Starting with the line that contains "IC3 pin in-: NET10 -> NET4", copy every line through the end of the listing, exactly and only those. No pictures should appear in the copy.

Exercise materials START

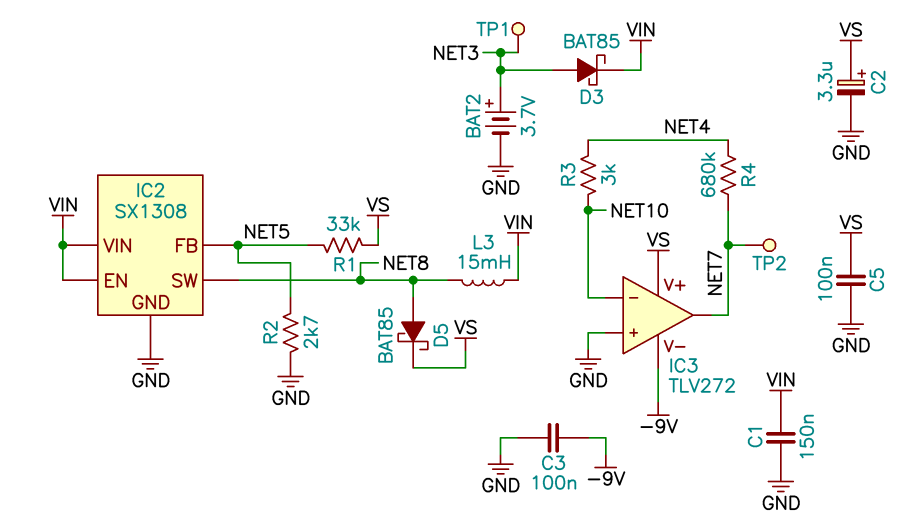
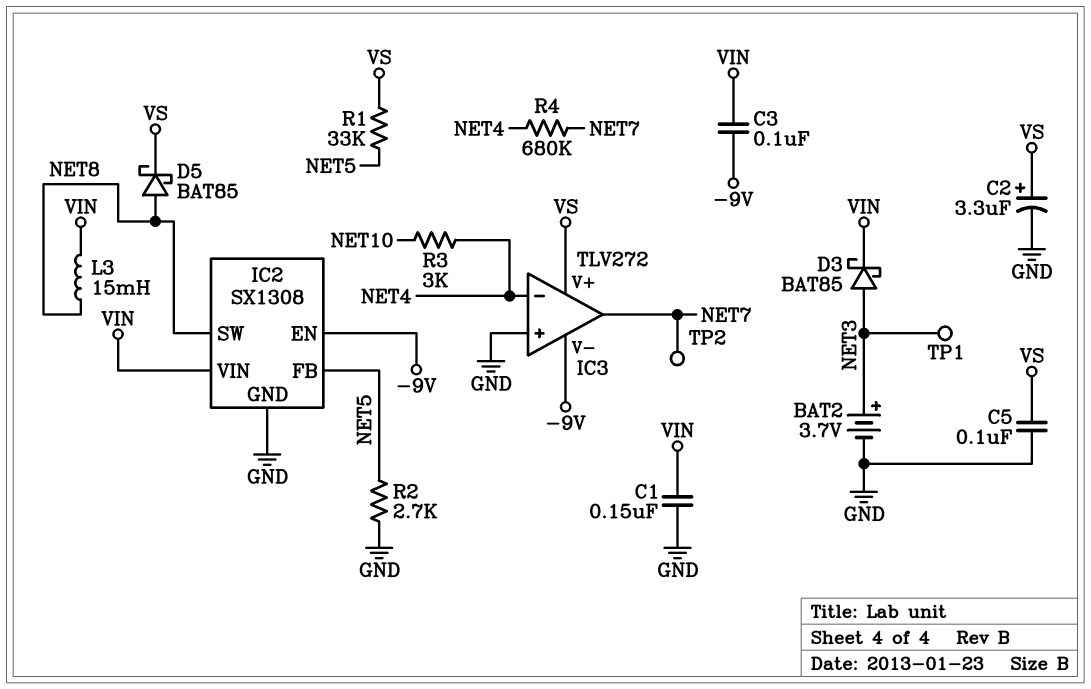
C3: 100nF (-9V, GND) -> 100nF (-9V, VIN)
IC2 pin EN: VIN -> -9V
IC3 pin in-: NET10 -> NET4

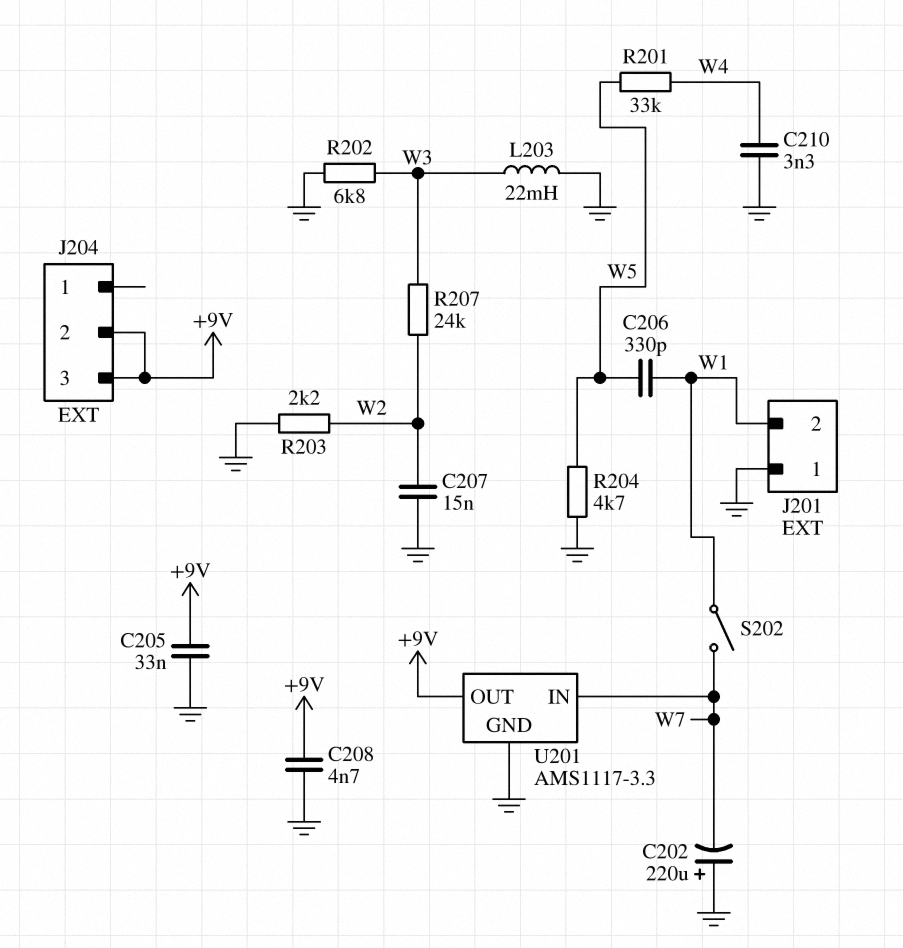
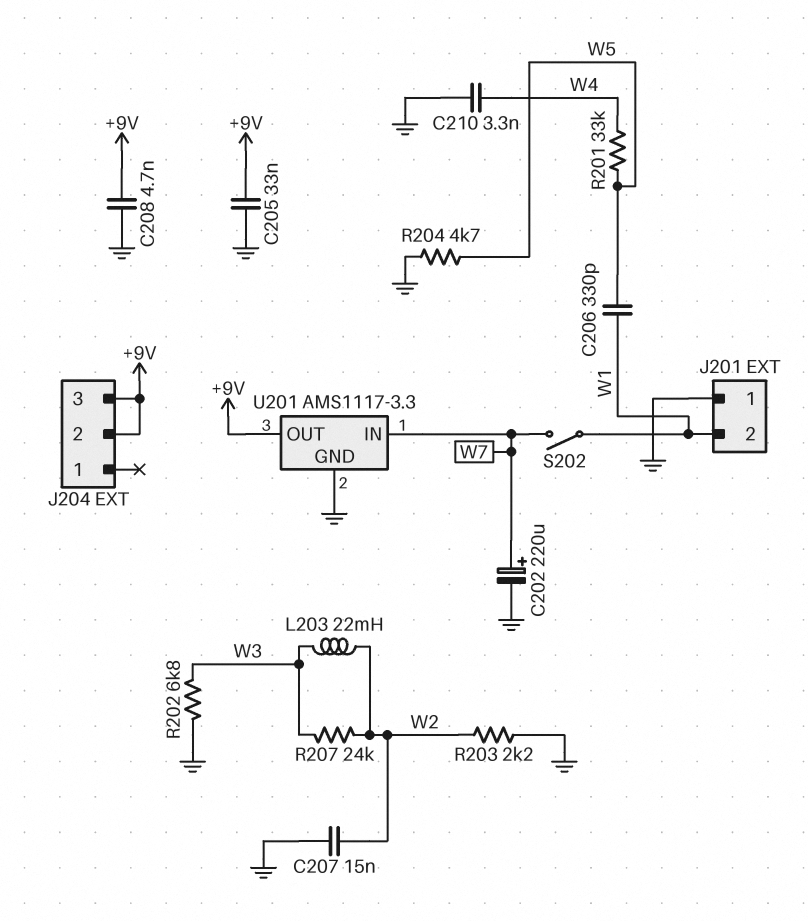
C202: 220uF (plus GND, minus W7) -> 220uF (plus W7, minus GND)
L203: 22mH (GND, W3) -> 22mH (W2, W3)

Exercise materials END

Answer to the exercise:
IC3 pin in-: NET10 -> NET4

C202: 220uF (plus GND, minus W7) -> 220uF (plus W7, minus GND)
L203: 22mH (GND, W3) -> 22mH (W2, W3)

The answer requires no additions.